• **Work required**
The reply should be an exact repeat of the listing, with no pictures in it.

• **Raw data**
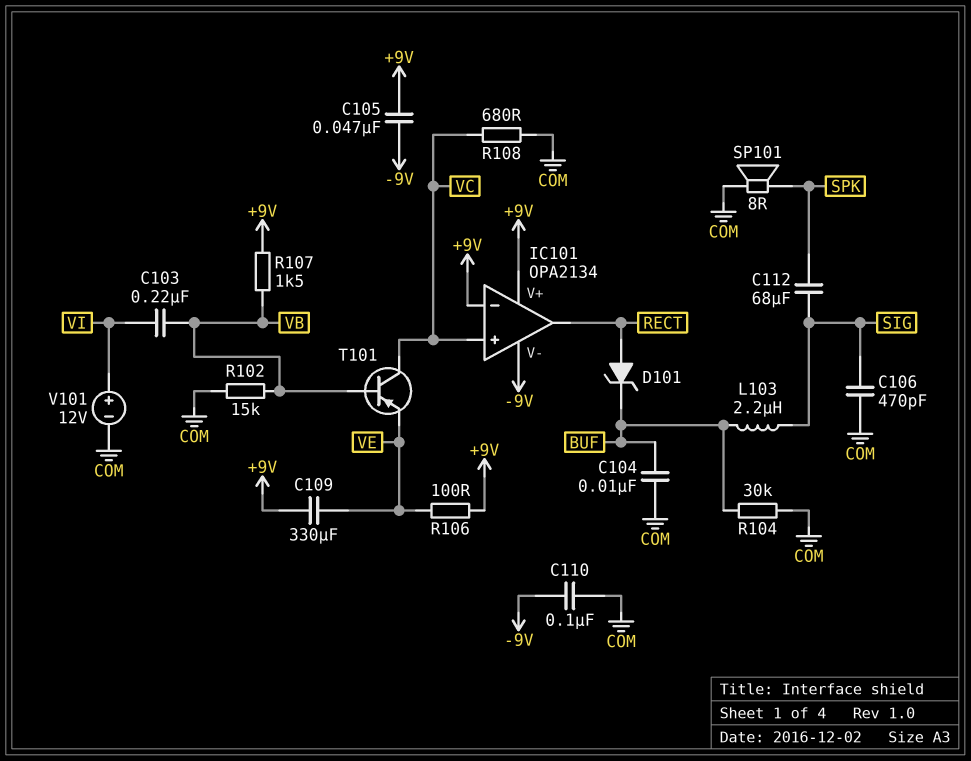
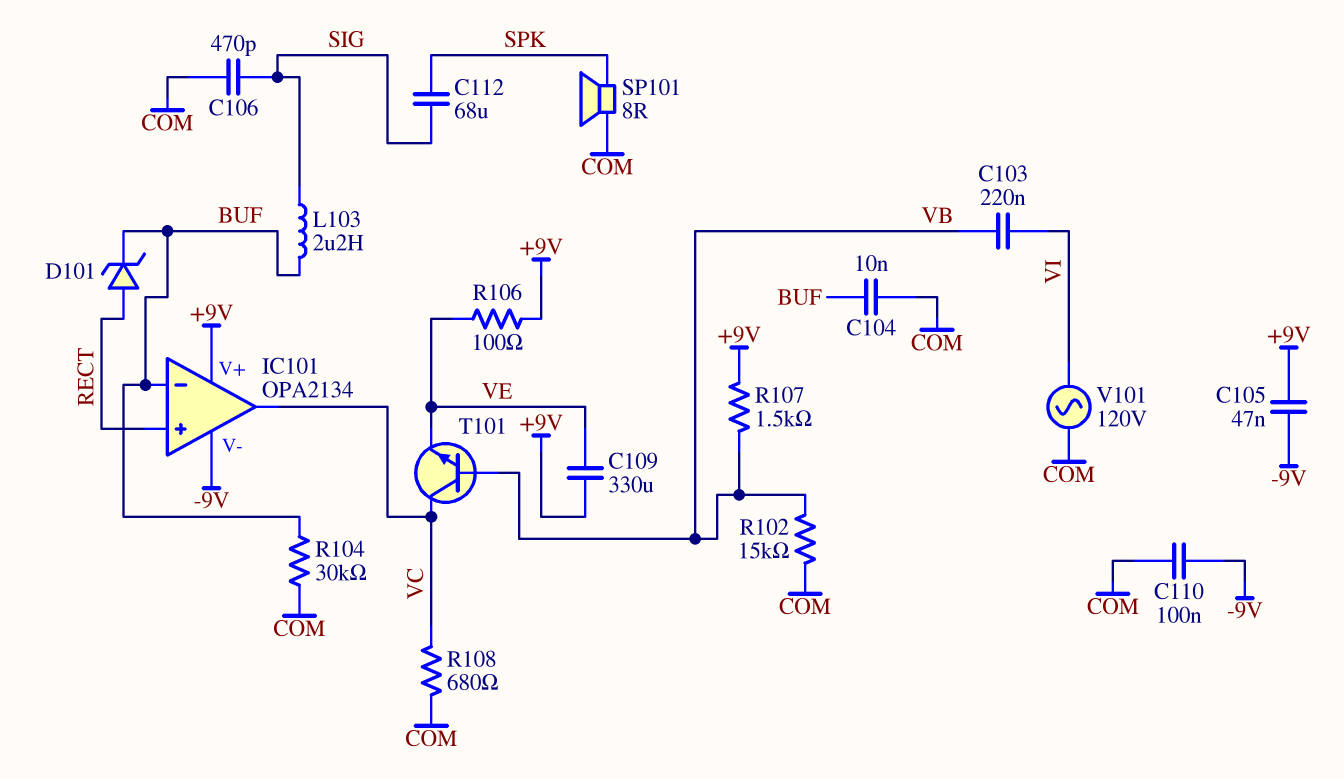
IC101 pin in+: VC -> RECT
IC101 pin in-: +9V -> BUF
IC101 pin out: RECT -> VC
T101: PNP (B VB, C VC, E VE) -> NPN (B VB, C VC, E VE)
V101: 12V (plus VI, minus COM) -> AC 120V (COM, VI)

• **Answer to this problem**
IC101 pin in+: VC -> RECT
IC101 pin in-: +9V -> BUF
IC101 pin out: RECT -> VC
T101: PNP (B VB, C VC, E VE) -> NPN (B VB, C VC, E VE)
V101: 12V (plus VI, minus COM) -> AC 120V (COM, VI)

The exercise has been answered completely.